··· TASK INPUT

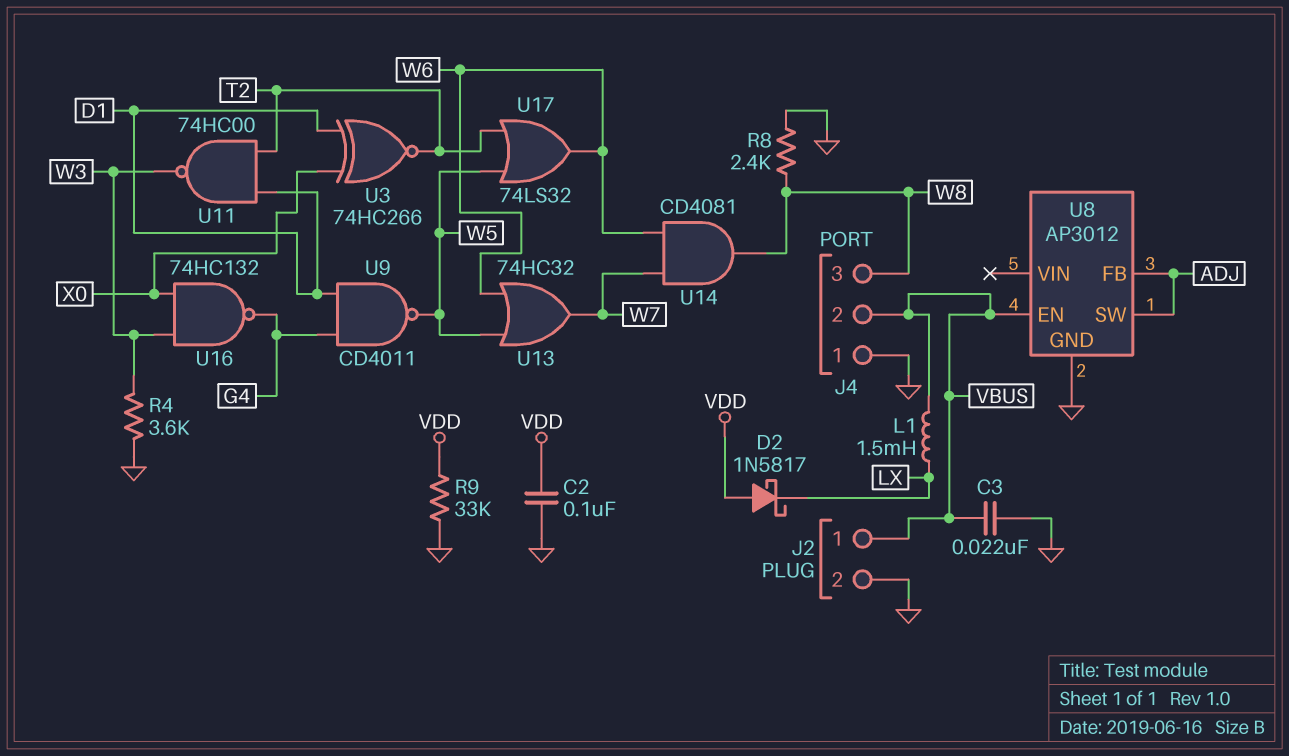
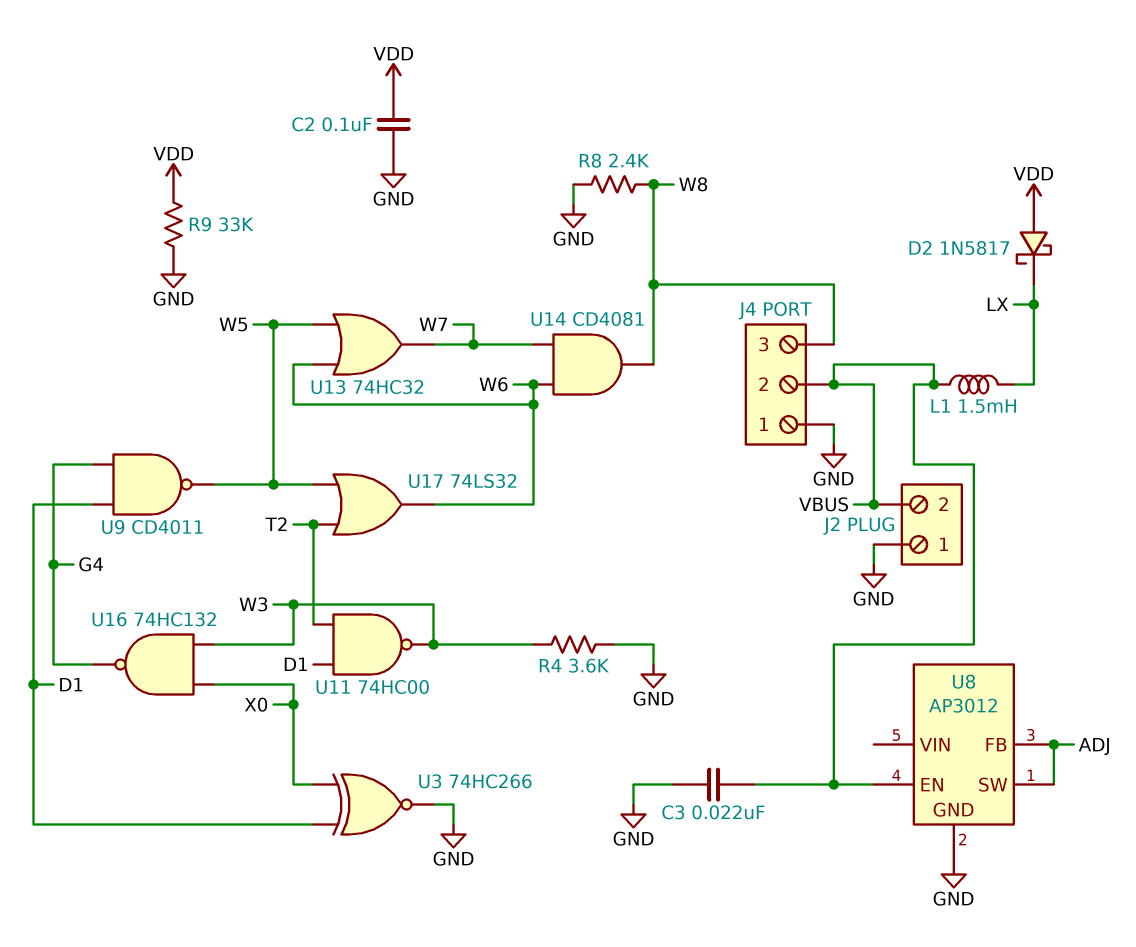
J2 pin 1: VBUS -> GND
J2 pin 2: GND -> VBUS
U3: XNOR 74HC266 (in D1, in X0, out T2) -> XNOR 74HC266 (in D1, in X0, out GND)

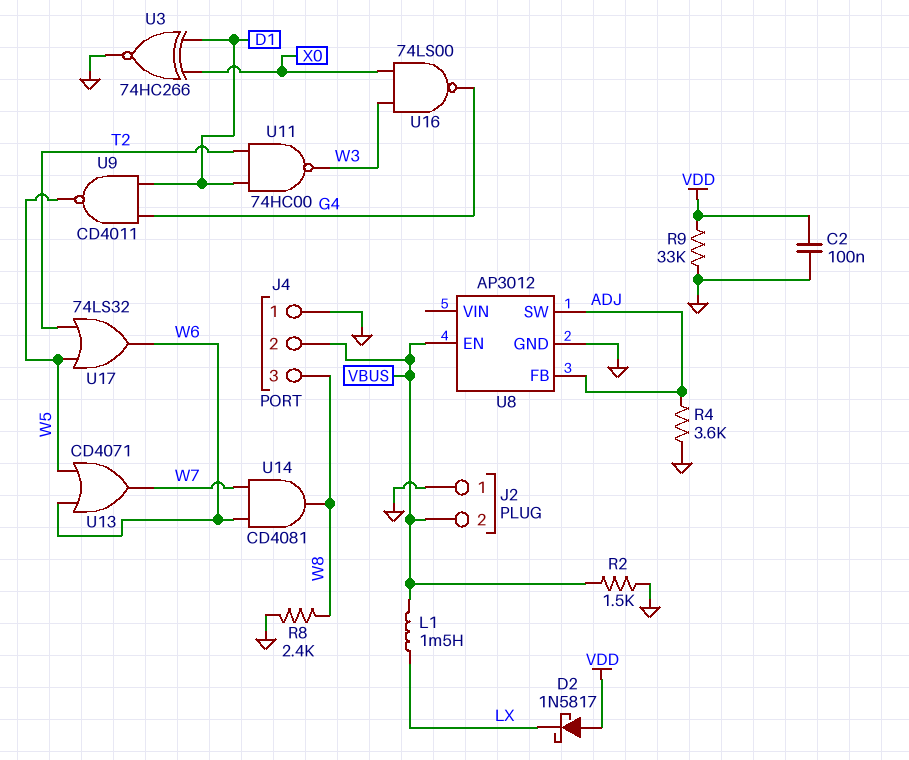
C3: 22nF (GND, VBUS) -> none
R2: none -> 1.5k (GND, VBUS)
R4: 3.6k (GND, W3) -> 3.6k (ADJ, GND)
U13: OR 74HC32 (in W5, in W6, out W7) -> OR CD4071 (in W5, in W6, out W7)
U16: NAND 74HC132 (in W3, in X0, out G4) -> NAND 74LS00 (in W3, in X0, out G4)

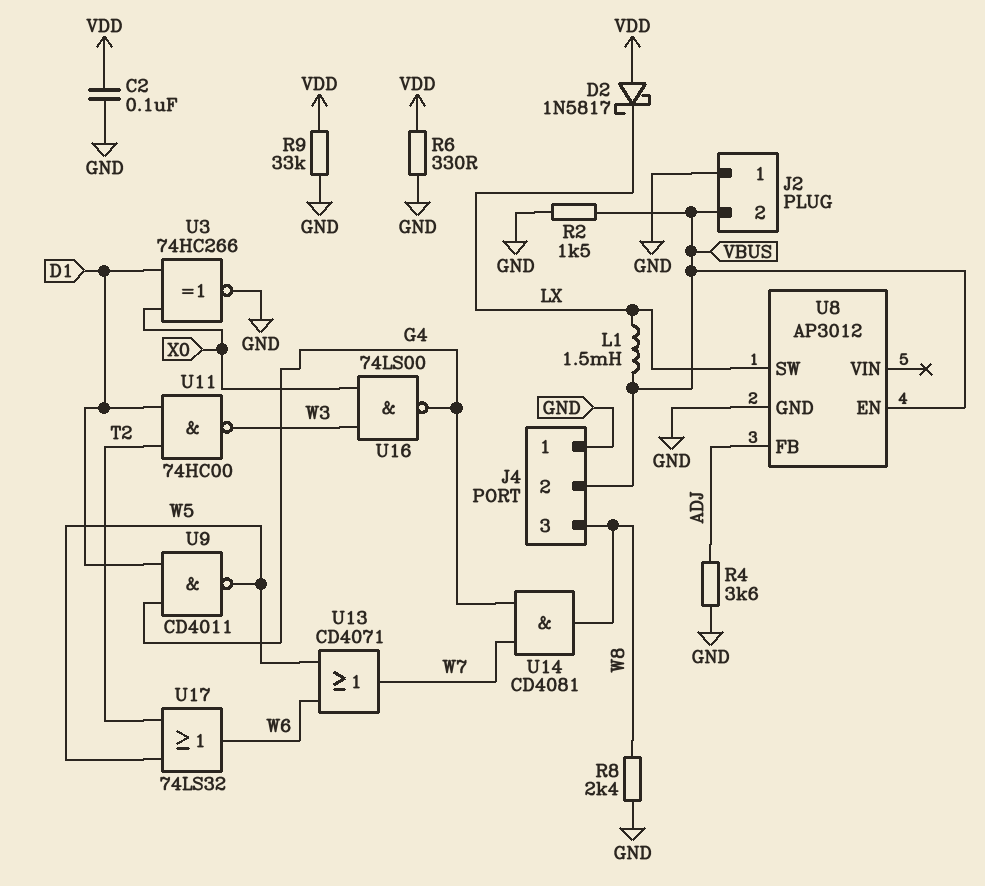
R6: none -> 330 (GND, VDD)
U8 pin SW: ADJ -> LX
U14: AND CD4081 (in W6, in W7, out W8) -> AND CD4081 (in G4, in W7, out W8)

······

DIRECTIONS – The answer should be only the number of lines in the data that include "VBUS".

PROBLEM SOLUTION – 4